**THE DATA**
⟨

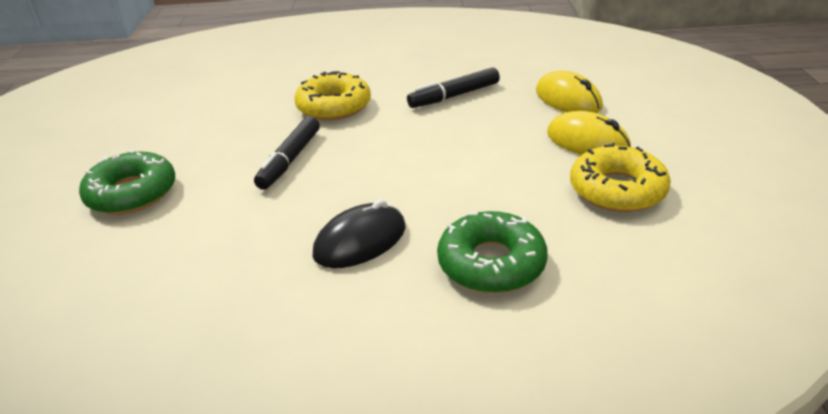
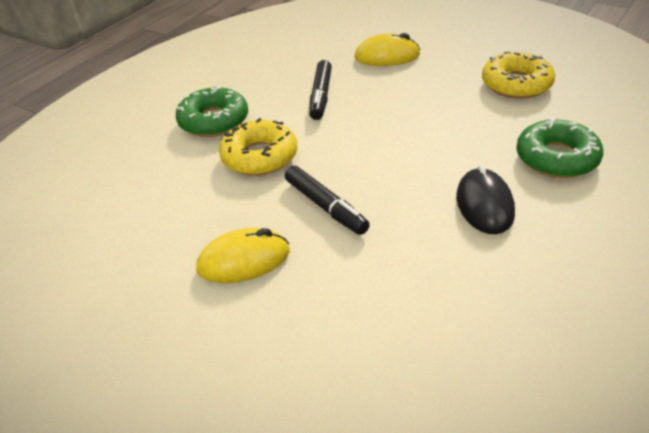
camera: 55 degrees left, 5 degrees up
(132, 193) = (276, 324): green donut -> green donut (214, 121)
(587, 142) = (450, 71): yellow mouse -> yellow mouse (243, 260)

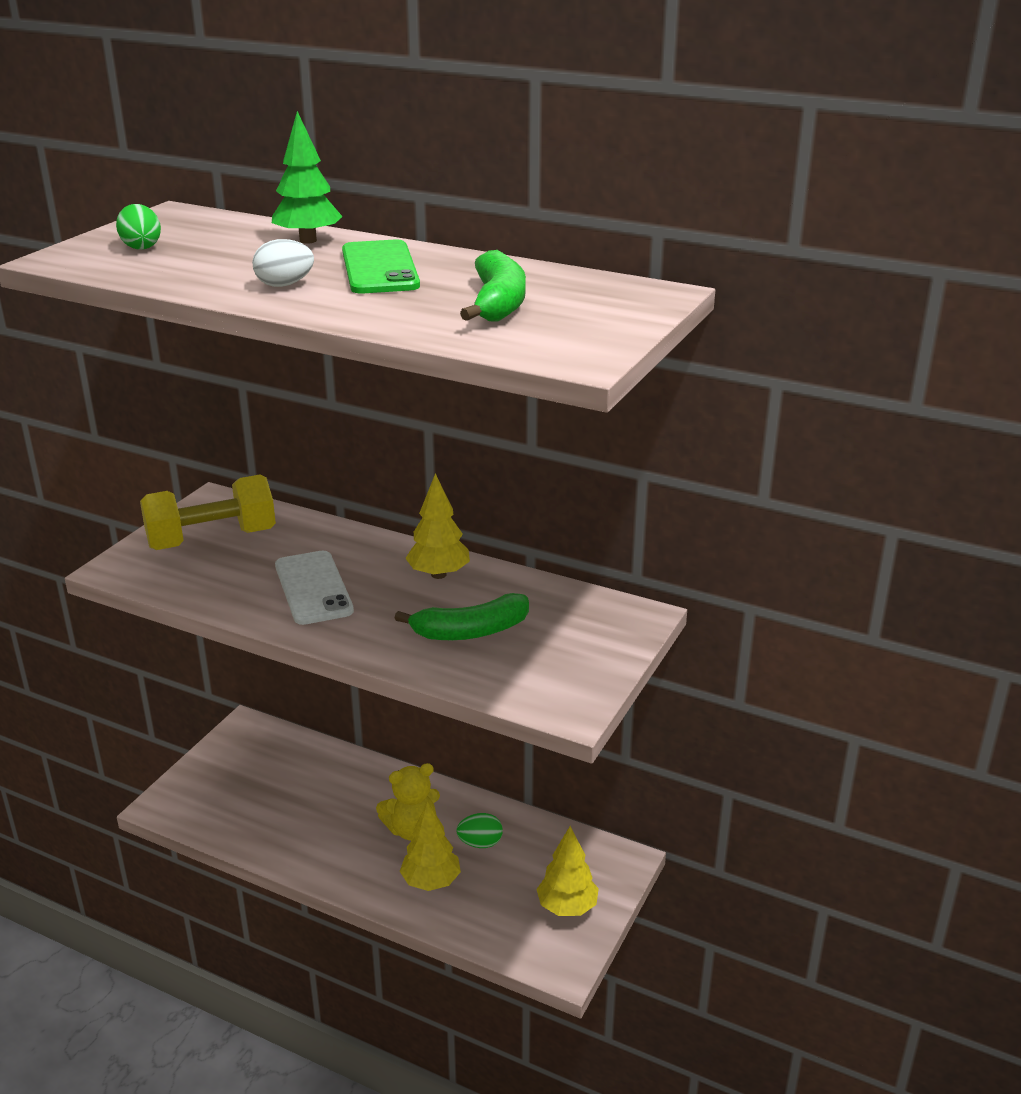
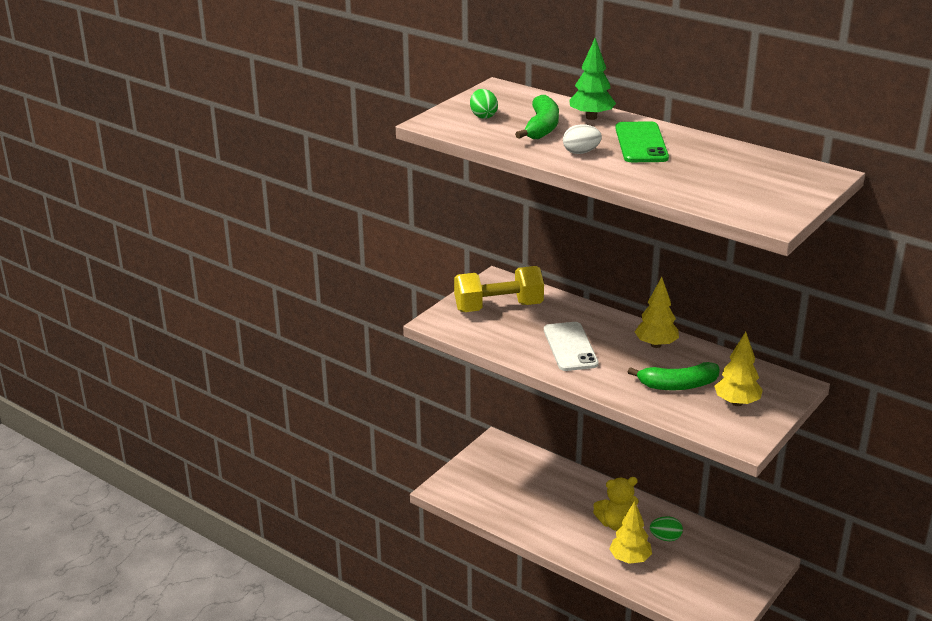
camera: 10 degrees right, 0 degrees up
(498, 303) = (719, 175): green banana -> green banana (541, 127)
(567, 907) = (726, 586): yellow tree -> yellow tree (737, 403)

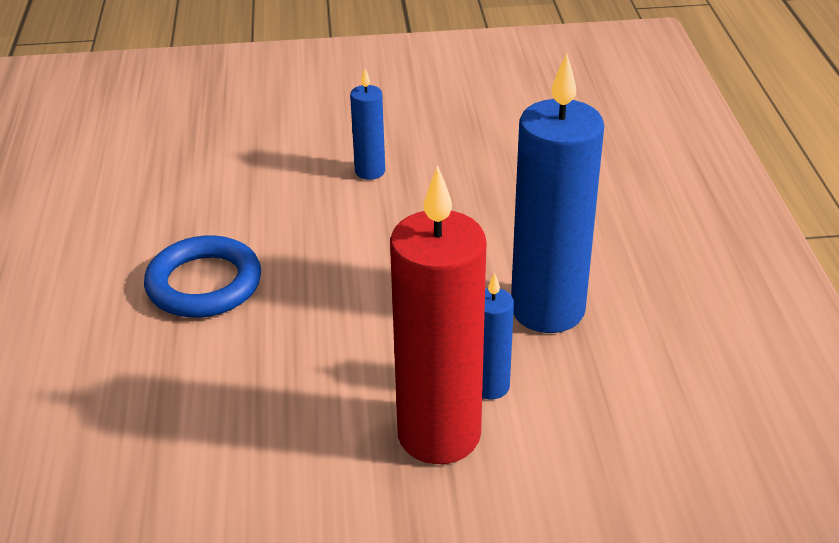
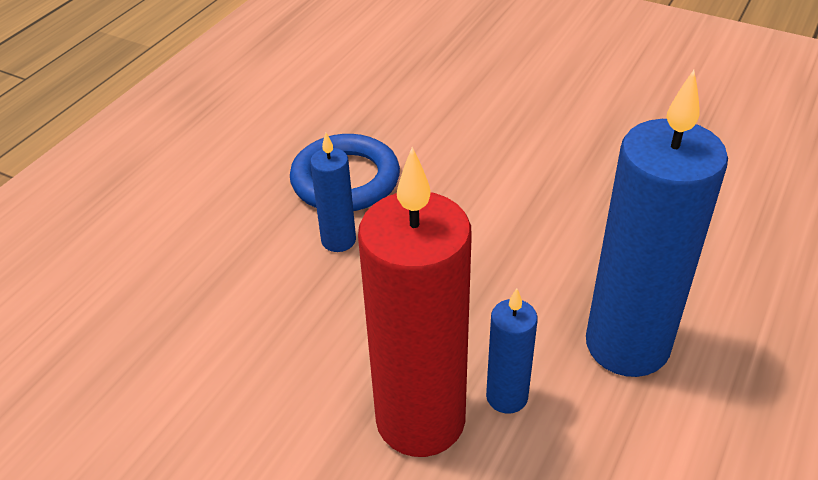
camera: 35 degrees right, 5 degrees up
(370, 171) = (565, 133): blue candle -> blue candle (338, 240)

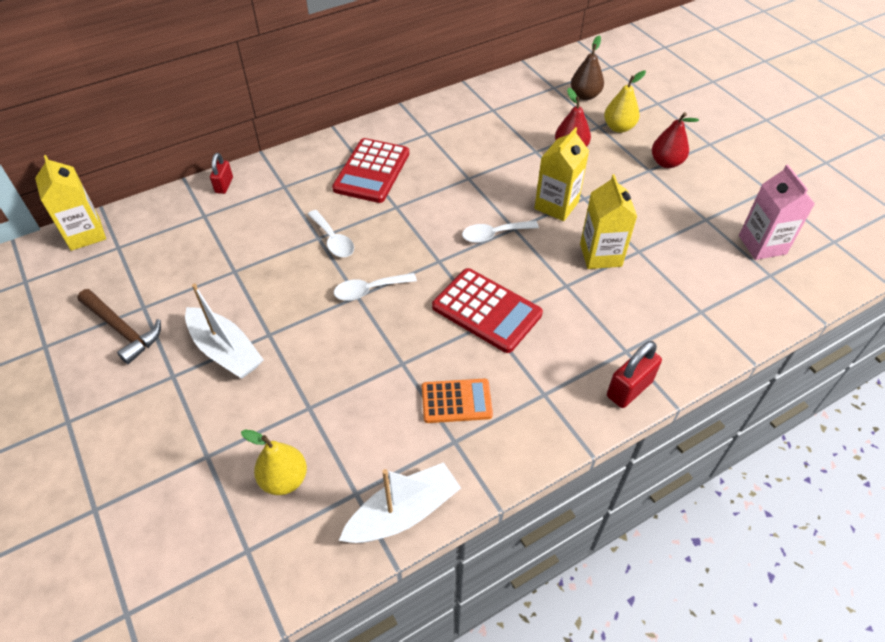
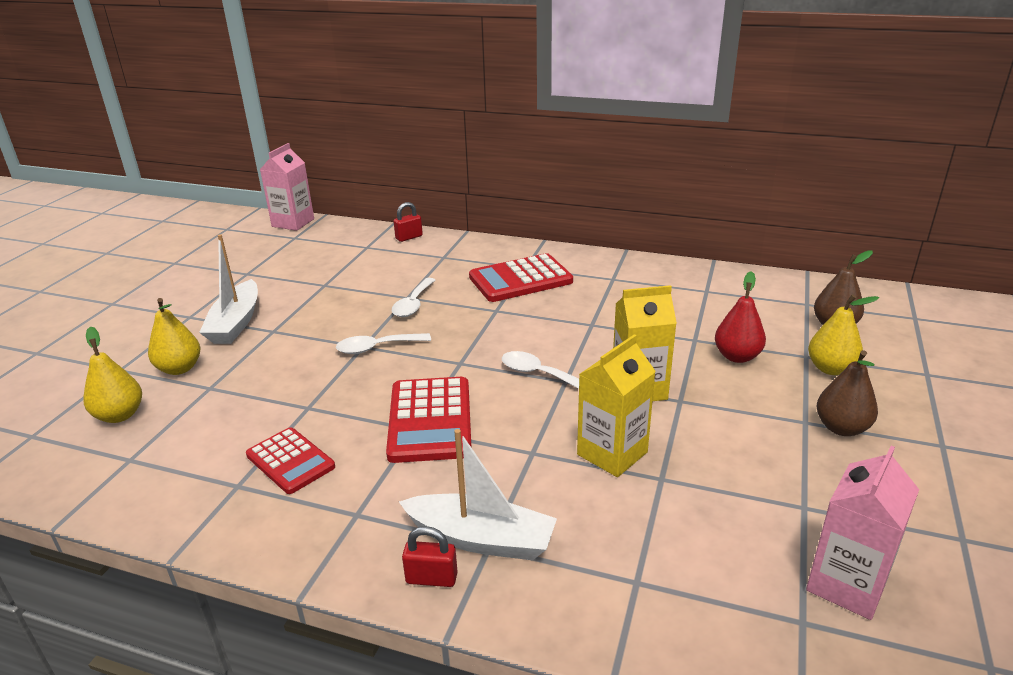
camera: 50 degrees right, 20 degrees down
(85, 234) = (293, 223): yellow carton -> pink carton
(122, 330) = (216, 278): brown hammer -> none
(256, 415) = (179, 368): none -> yellow pear
(369, 290) = (376, 348): white spoon -> white spoon turned 45 degrees counterclockwise
(403, 513) = (123, 498): white boat -> white boat (481, 539)
(456, 401) = (290, 461): orange calculator -> red calculator
(629, 389) = (431, 578): red padlock -> red padlock, size x0.66
(666, 162) = (841, 428): red pear -> brown pear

⟩

**WHAT TO DO**
Although the records contain pictures, return only their text, exactly as written.

**RESPONSE BOX**
camera: 55 degrees left, 5 degrees up
(132, 193) = (276, 324): green donut -> green donut (214, 121)
(587, 142) = (450, 71): yellow mouse -> yellow mouse (243, 260)

camera: 10 degrees right, 0 degrees up
(498, 303) = (719, 175): green banana -> green banana (541, 127)
(567, 907) = (726, 586): yellow tree -> yellow tree (737, 403)

camera: 35 degrees right, 5 degrees up
(370, 171) = (565, 133): blue candle -> blue candle (338, 240)

camera: 50 degrees right, 20 degrees down
(85, 234) = (293, 223): yellow carton -> pink carton
(122, 330) = (216, 278): brown hammer -> none
(256, 415) = (179, 368): none -> yellow pear
(369, 290) = (376, 348): white spoon -> white spoon turned 45 degrees counterclockwise
(403, 513) = (123, 498): white boat -> white boat (481, 539)
(456, 401) = (290, 461): orange calculator -> red calculator
(629, 389) = (431, 578): red padlock -> red padlock, size x0.66
(666, 162) = (841, 428): red pear -> brown pear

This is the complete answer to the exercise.